WHAT THE TASK REQUIRES:
Count the lines of the data below: how many of them contain the word "each"? Reply with the number alone.

PROVIDED RECORDS:
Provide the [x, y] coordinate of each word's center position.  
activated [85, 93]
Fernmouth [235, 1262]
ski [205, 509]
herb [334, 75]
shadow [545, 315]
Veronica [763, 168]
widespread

RESULT OF THIS TASK:
1